# Record set:
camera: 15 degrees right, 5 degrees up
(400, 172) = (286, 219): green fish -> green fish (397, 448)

* * *

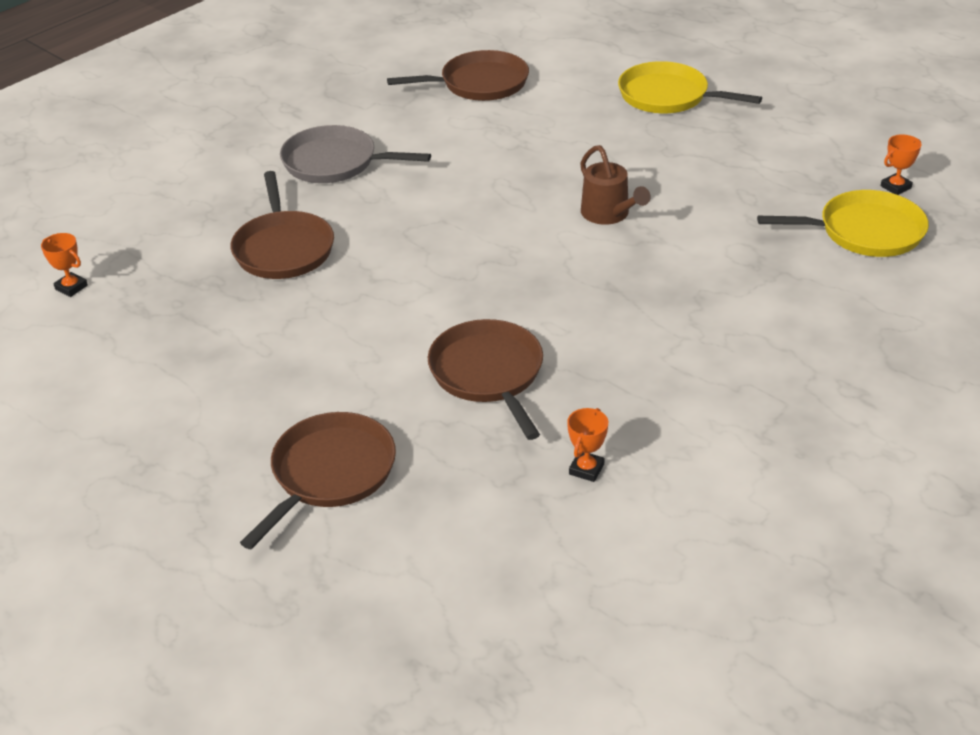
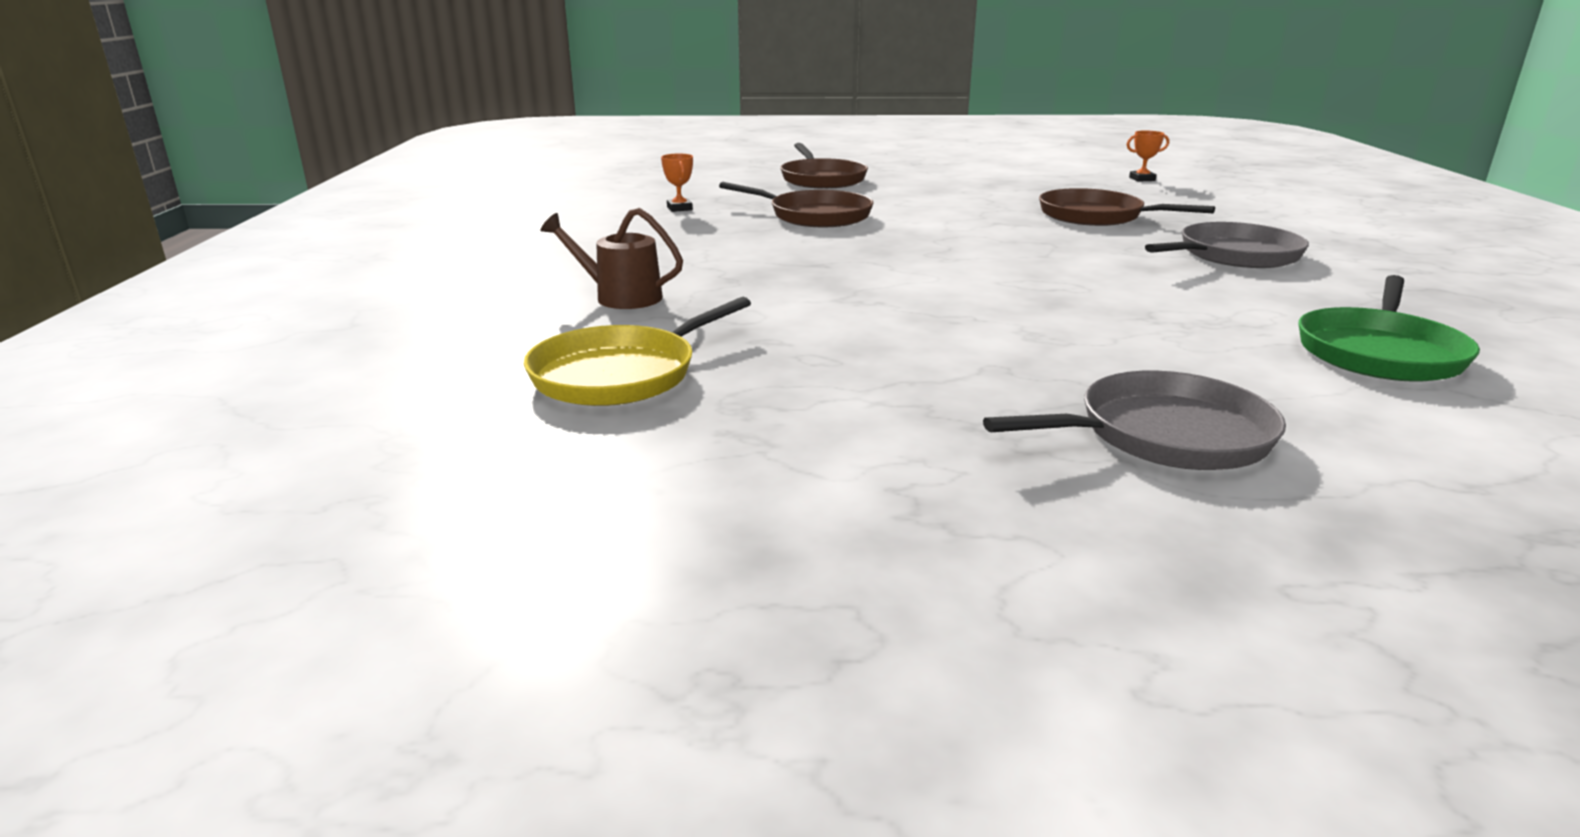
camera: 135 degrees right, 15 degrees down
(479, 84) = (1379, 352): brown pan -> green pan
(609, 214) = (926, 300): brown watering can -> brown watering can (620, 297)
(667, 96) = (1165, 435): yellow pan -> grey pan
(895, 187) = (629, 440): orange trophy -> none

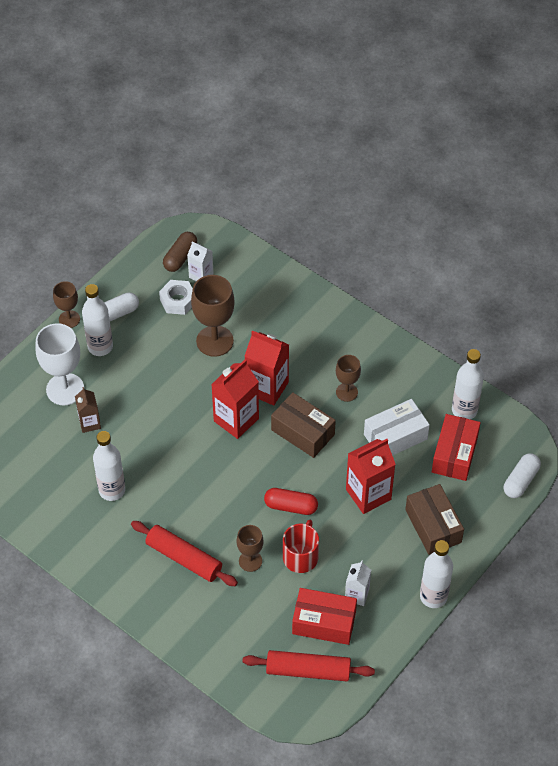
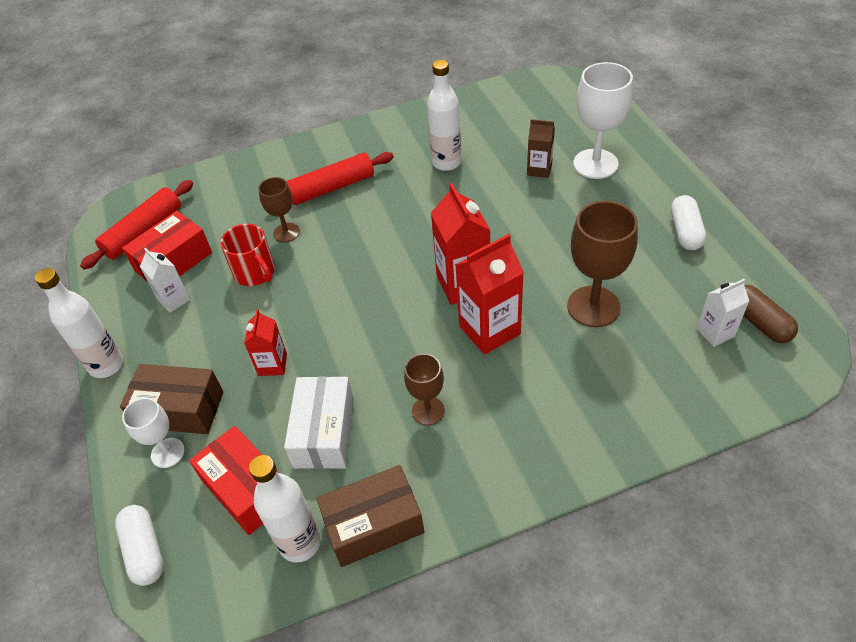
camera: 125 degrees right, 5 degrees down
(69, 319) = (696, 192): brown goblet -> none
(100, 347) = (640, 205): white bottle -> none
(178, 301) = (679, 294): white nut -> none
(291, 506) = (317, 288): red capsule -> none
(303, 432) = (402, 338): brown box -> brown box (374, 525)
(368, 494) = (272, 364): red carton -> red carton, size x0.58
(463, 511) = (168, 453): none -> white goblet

# Your instructions:
The reply should hold only the lines of the listing above starting at the line containing "(291, 506) = (317, 288): red capsule -> none" and ending at the line containing "(463, 511) = (168, 453): none -> white goblet", exactly as written.

# Task answer:
(291, 506) = (317, 288): red capsule -> none
(303, 432) = (402, 338): brown box -> brown box (374, 525)
(368, 494) = (272, 364): red carton -> red carton, size x0.58
(463, 511) = (168, 453): none -> white goblet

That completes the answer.